**What you should do:** Each record must be copied in full and unchanged; any image it holds is excluded.

Coordinate-based change listings:
--- START ---

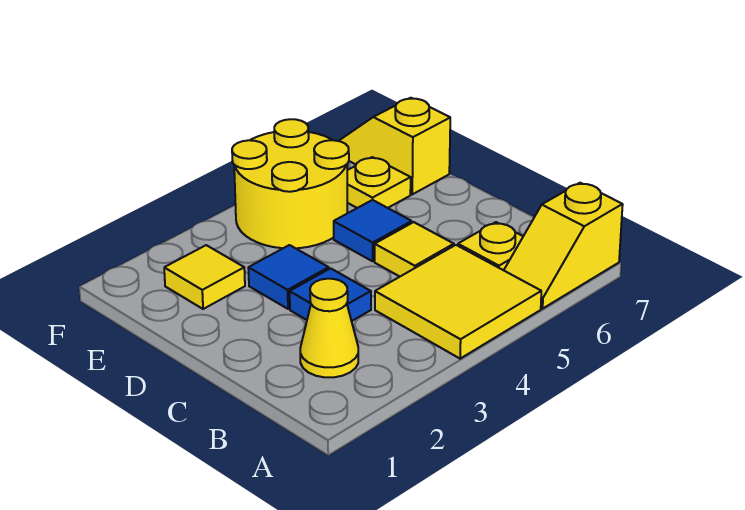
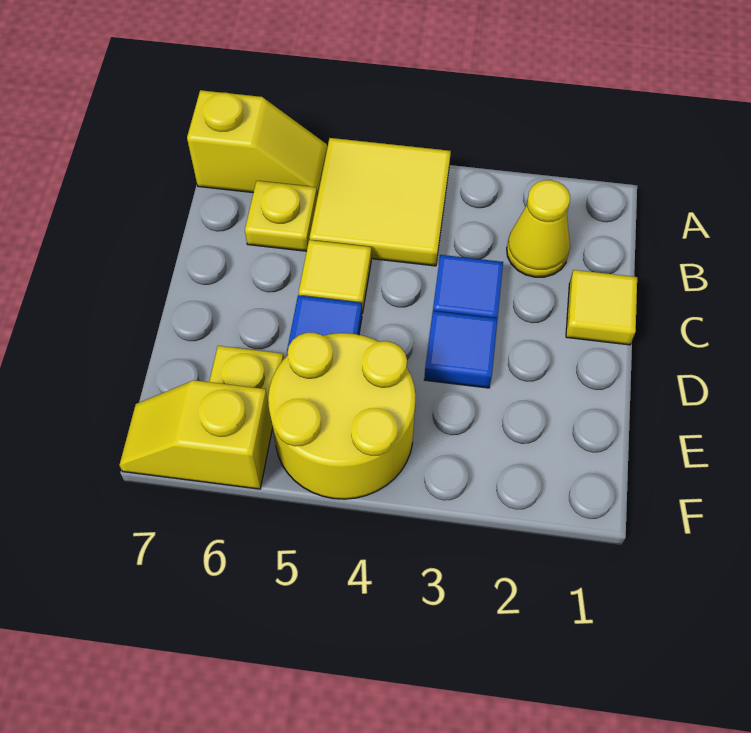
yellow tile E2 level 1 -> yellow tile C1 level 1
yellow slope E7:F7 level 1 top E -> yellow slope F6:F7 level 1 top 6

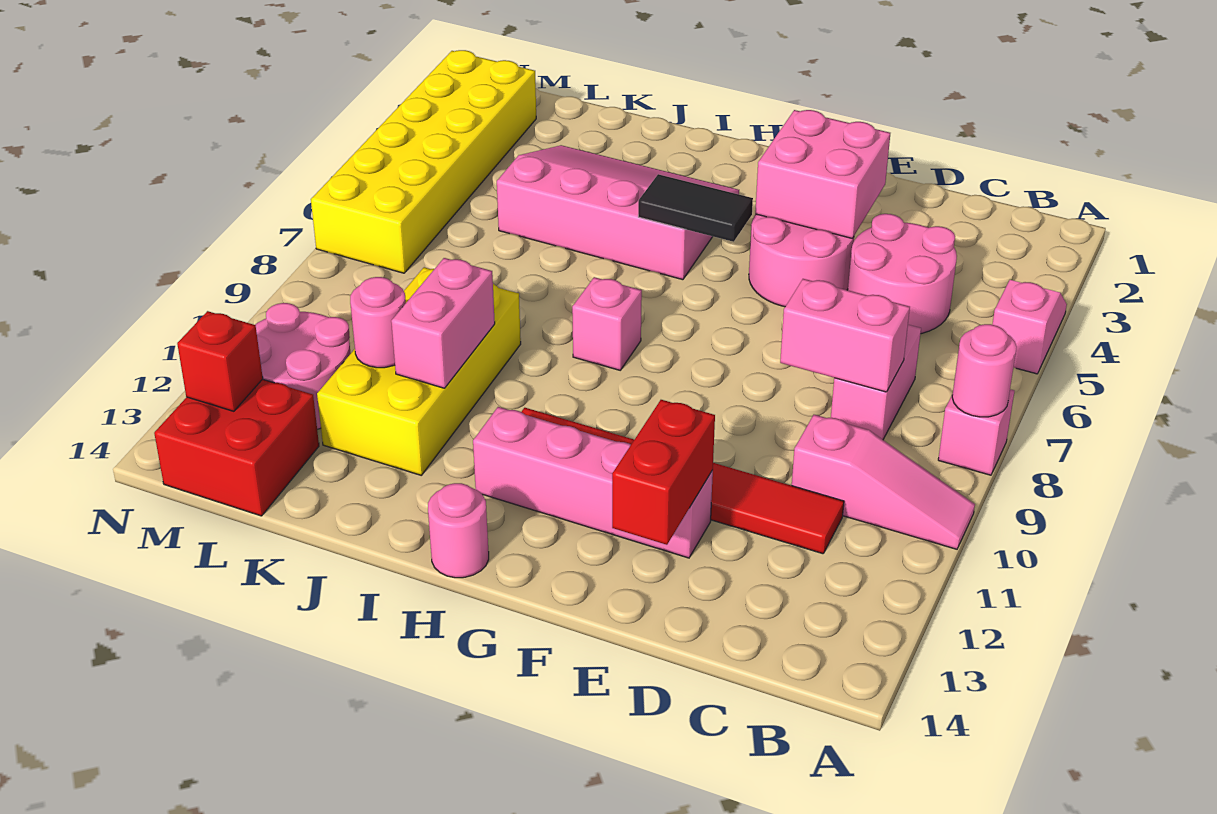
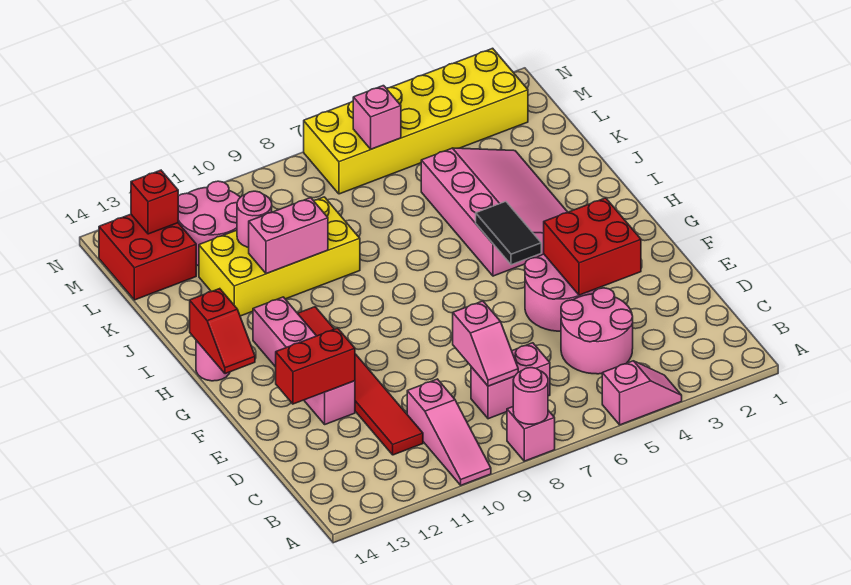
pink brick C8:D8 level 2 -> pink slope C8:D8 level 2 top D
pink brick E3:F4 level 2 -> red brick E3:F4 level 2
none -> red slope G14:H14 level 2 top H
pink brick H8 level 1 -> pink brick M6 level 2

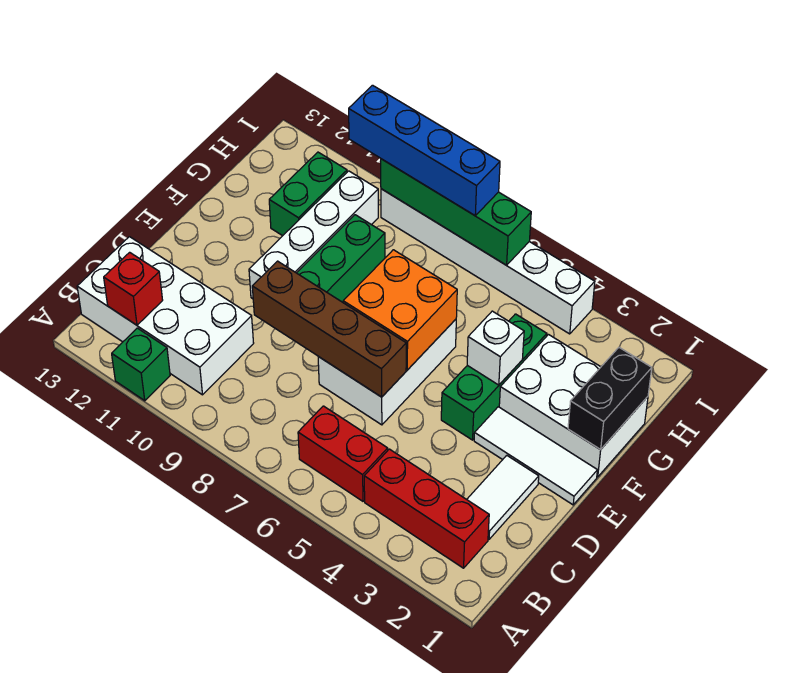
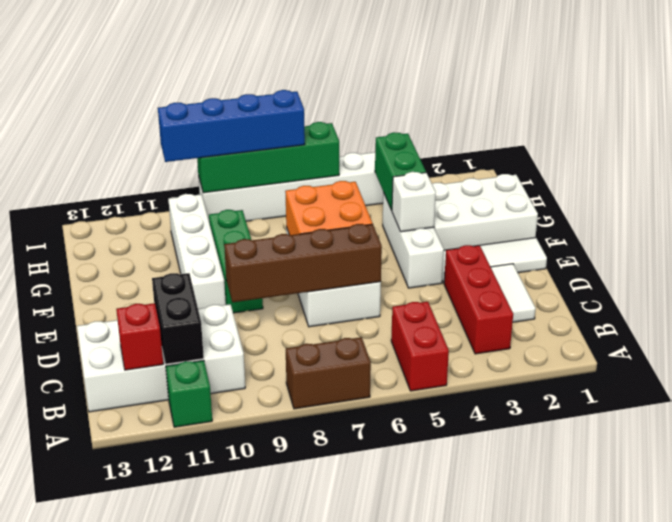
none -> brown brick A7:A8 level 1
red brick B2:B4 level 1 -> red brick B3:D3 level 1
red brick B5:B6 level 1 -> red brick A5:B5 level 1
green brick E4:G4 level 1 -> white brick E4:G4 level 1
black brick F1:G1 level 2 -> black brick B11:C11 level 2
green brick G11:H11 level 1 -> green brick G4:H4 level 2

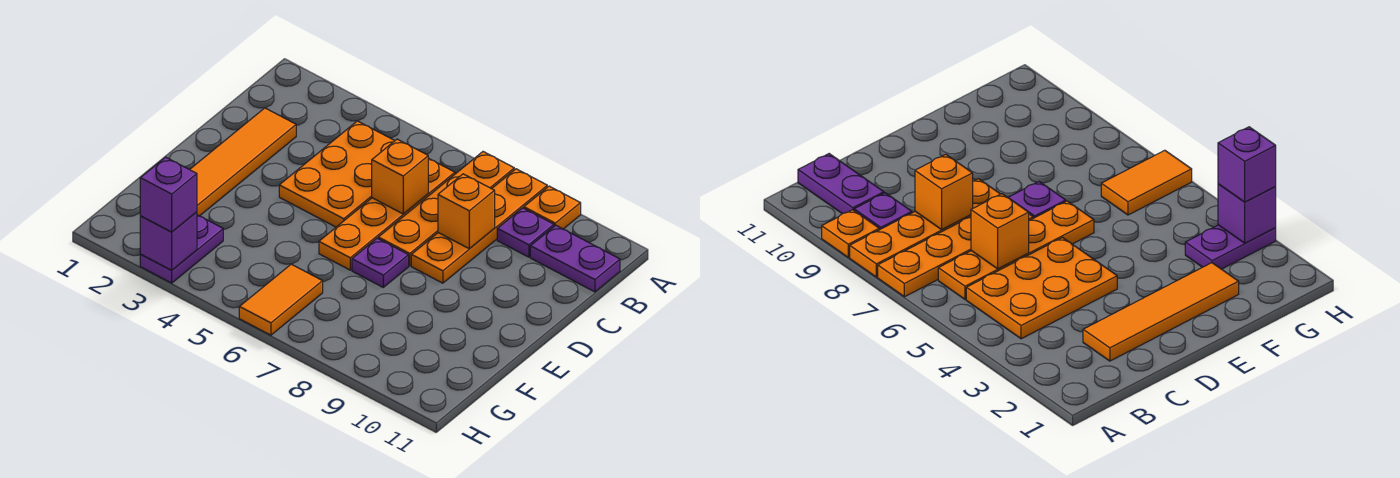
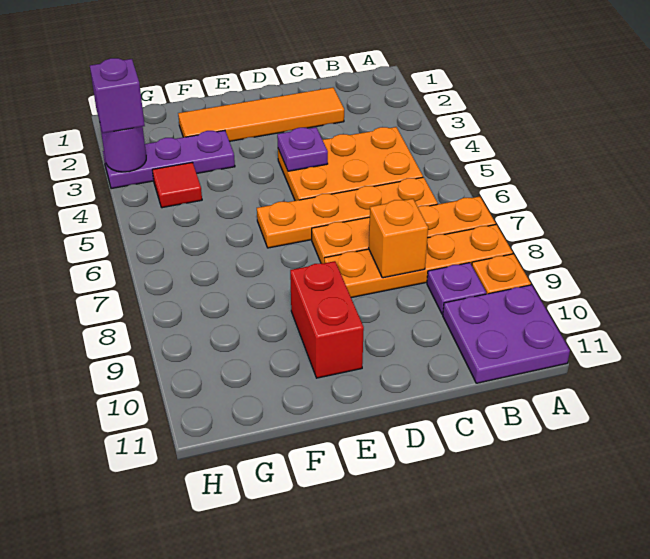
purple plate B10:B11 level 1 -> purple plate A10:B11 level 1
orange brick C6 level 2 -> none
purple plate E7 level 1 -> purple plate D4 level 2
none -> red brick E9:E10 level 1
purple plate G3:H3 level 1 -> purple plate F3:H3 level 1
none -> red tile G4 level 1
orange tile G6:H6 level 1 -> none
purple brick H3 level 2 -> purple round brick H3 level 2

--- END ---

**Solution for this problem:**
yellow tile E2 level 1 -> yellow tile C1 level 1
yellow slope E7:F7 level 1 top E -> yellow slope F6:F7 level 1 top 6

pink brick C8:D8 level 2 -> pink slope C8:D8 level 2 top D
pink brick E3:F4 level 2 -> red brick E3:F4 level 2
none -> red slope G14:H14 level 2 top H
pink brick H8 level 1 -> pink brick M6 level 2

none -> brown brick A7:A8 level 1
red brick B2:B4 level 1 -> red brick B3:D3 level 1
red brick B5:B6 level 1 -> red brick A5:B5 level 1
green brick E4:G4 level 1 -> white brick E4:G4 level 1
black brick F1:G1 level 2 -> black brick B11:C11 level 2
green brick G11:H11 level 1 -> green brick G4:H4 level 2

purple plate B10:B11 level 1 -> purple plate A10:B11 level 1
orange brick C6 level 2 -> none
purple plate E7 level 1 -> purple plate D4 level 2
none -> red brick E9:E10 level 1
purple plate G3:H3 level 1 -> purple plate F3:H3 level 1
none -> red tile G4 level 1
orange tile G6:H6 level 1 -> none
purple brick H3 level 2 -> purple round brick H3 level 2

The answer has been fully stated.